## Dataset section:

Segment Open

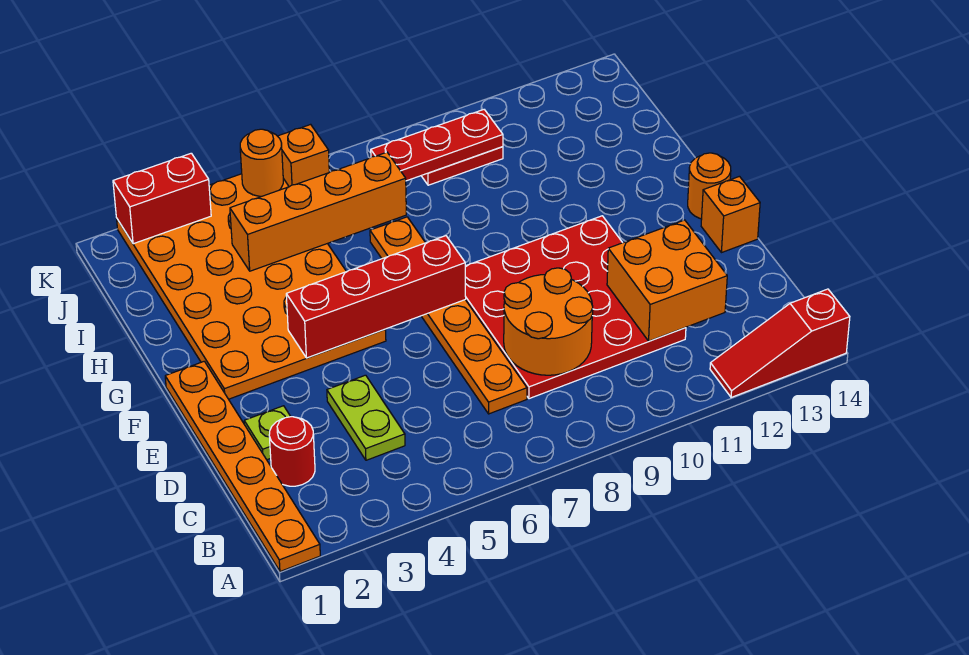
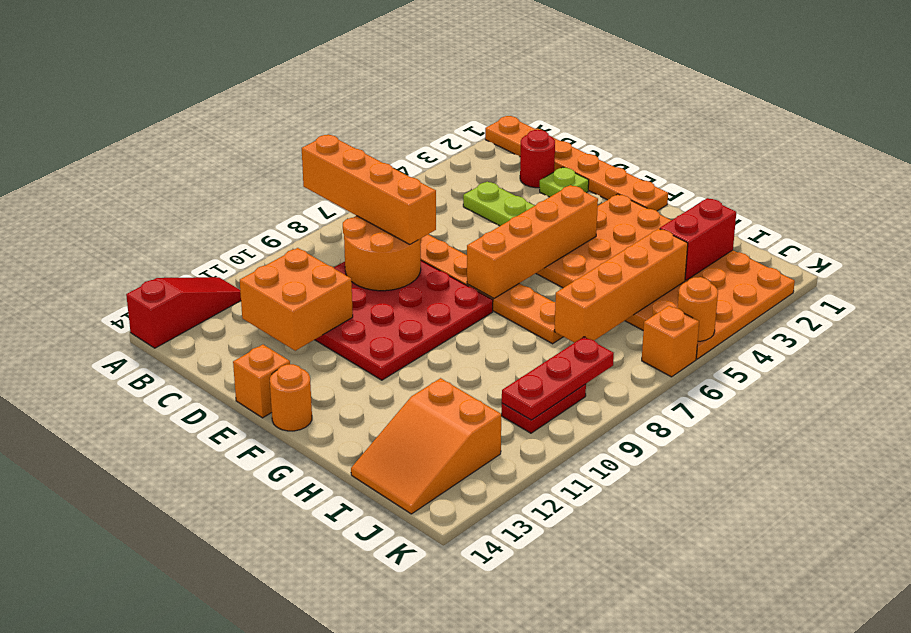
none -> orange brick A8:D8 level 3
red brick F4:F7 level 2 -> orange brick F4:F7 level 2
none -> orange slope I12:J14 level 1 top 12
red brick K2:K3 level 2 -> red brick I2:I3 level 2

Segment Closed

## Exercise requirements:
What is needed is an exact printout of every line from the one with "red brick F4:F7" through the end of the data, including both, and nothing more.

## Answer for this exercise:
red brick F4:F7 level 2 -> orange brick F4:F7 level 2
none -> orange slope I12:J14 level 1 top 12
red brick K2:K3 level 2 -> red brick I2:I3 level 2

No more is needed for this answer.